The problem: Restate the data word for word. Leave the pictures out.

Material for this exercise:
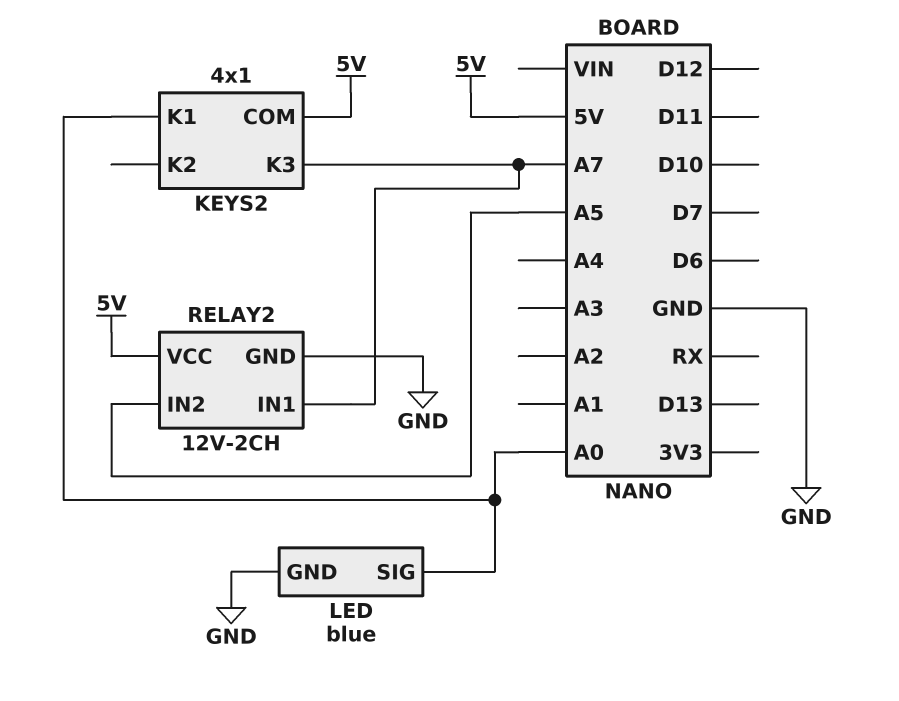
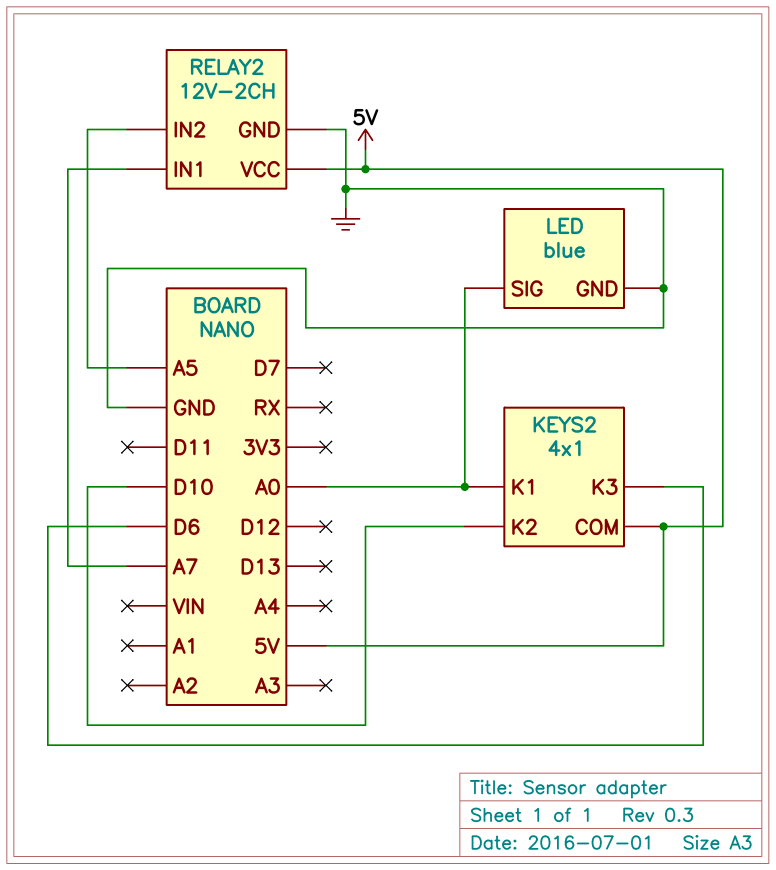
KEYS2 pin K2: none -> D10
KEYS2 pin K3: A7 -> D6

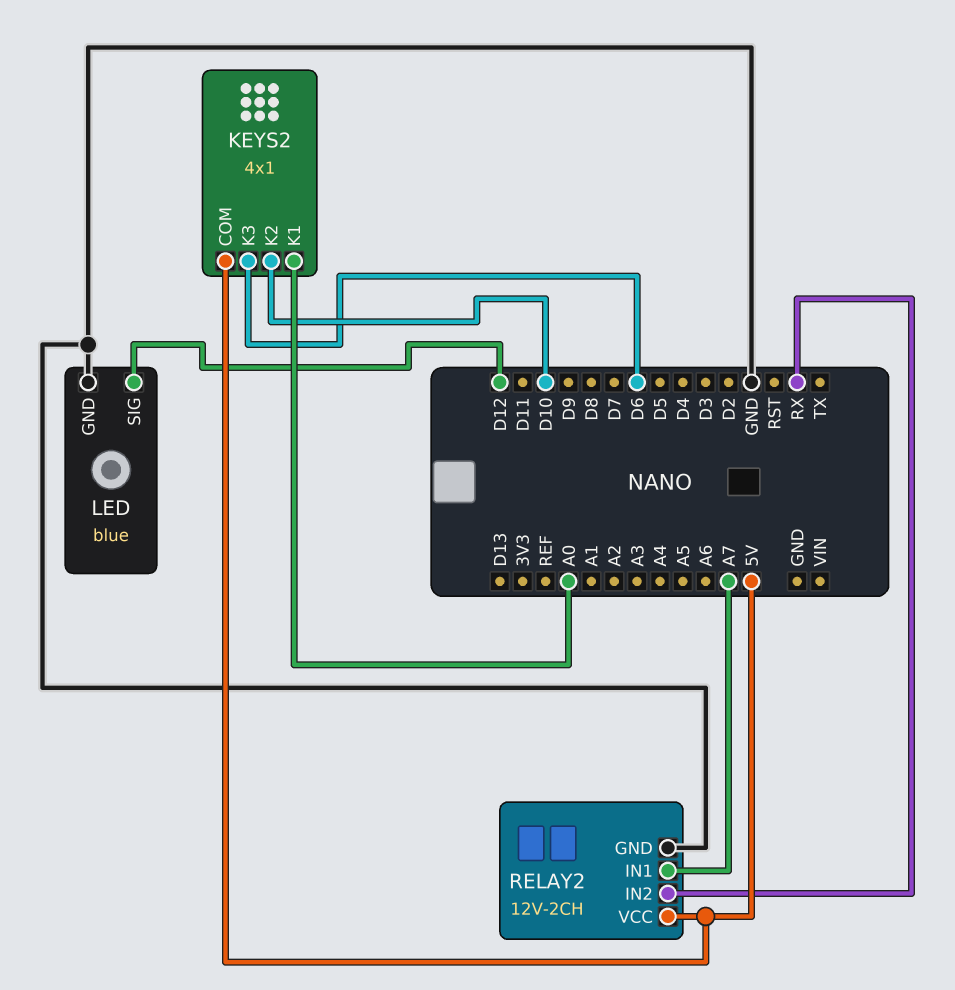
LED pin SIG: A0 -> D12
RELAY2 pin IN2: A5 -> RX

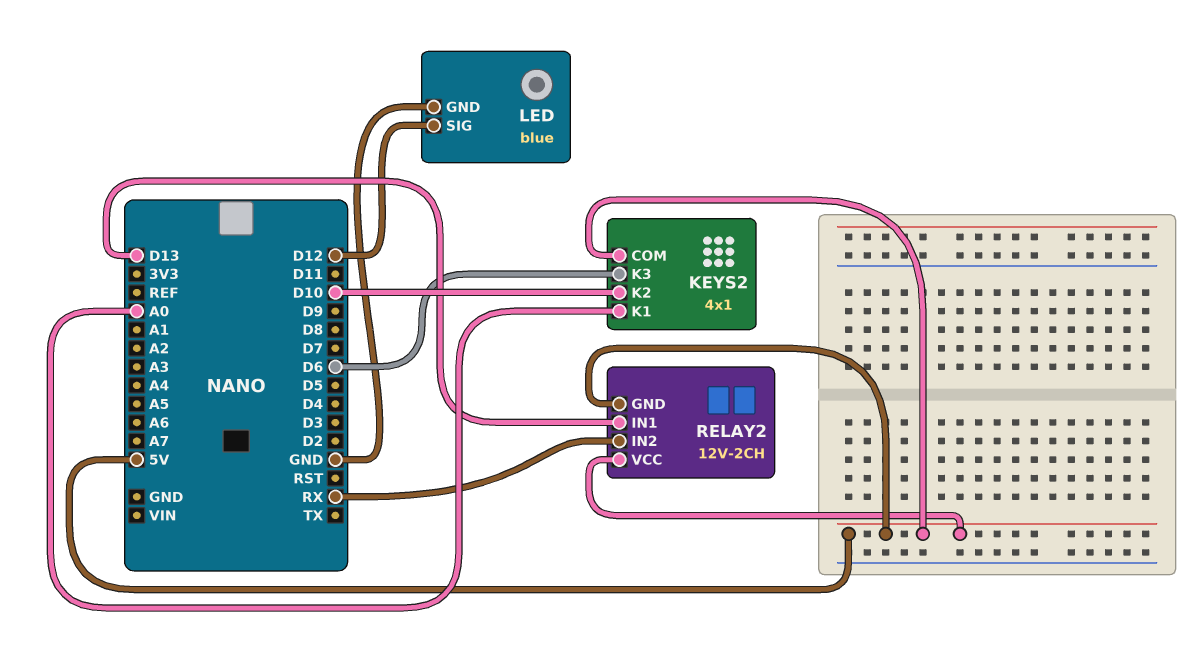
RELAY2 pin GND: GND -> 5V
RELAY2 pin IN1: A7 -> D13

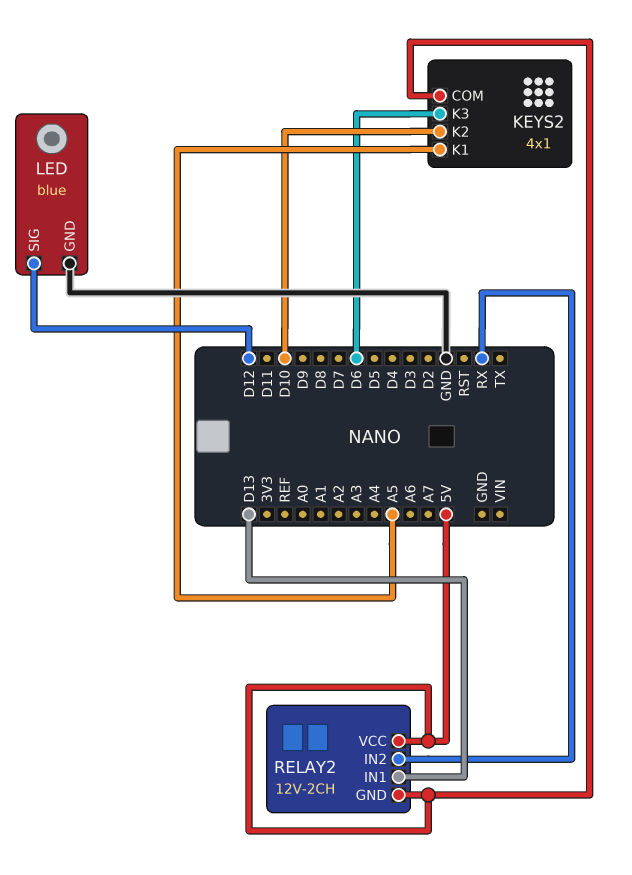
KEYS2 pin K1: A0 -> A5

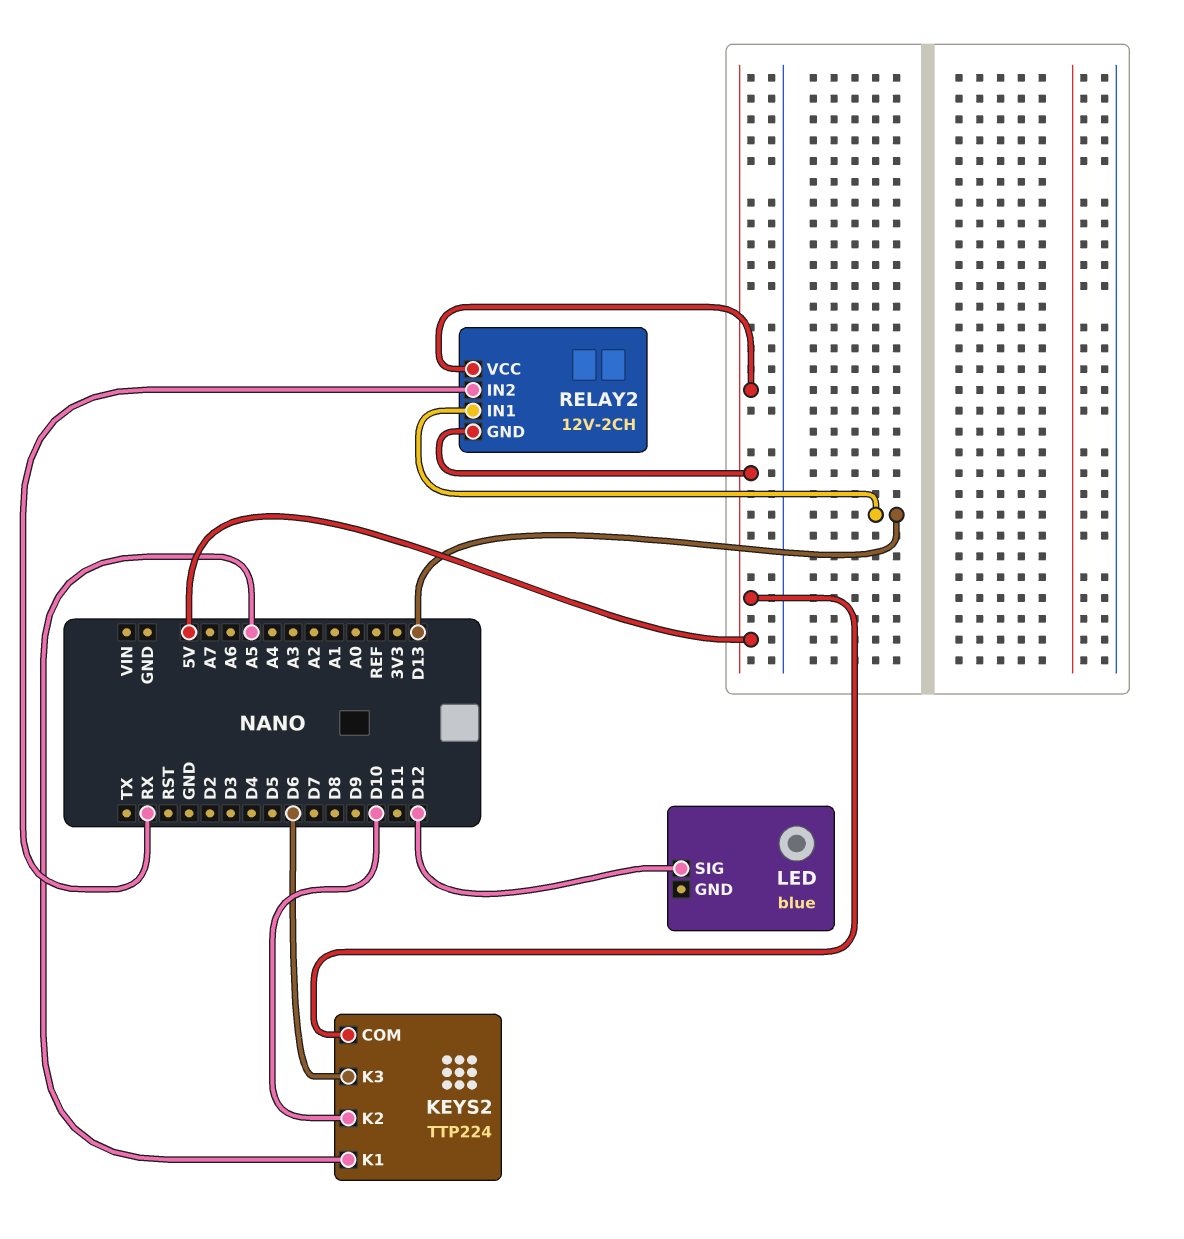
KEYS2: 4x1 -> TTP224
LED pin GND: GND -> none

Written reply:
KEYS2 pin K2: none -> D10
KEYS2 pin K3: A7 -> D6

LED pin SIG: A0 -> D12
RELAY2 pin IN2: A5 -> RX

RELAY2 pin GND: GND -> 5V
RELAY2 pin IN1: A7 -> D13

KEYS2 pin K1: A0 -> A5

KEYS2: 4x1 -> TTP224
LED pin GND: GND -> none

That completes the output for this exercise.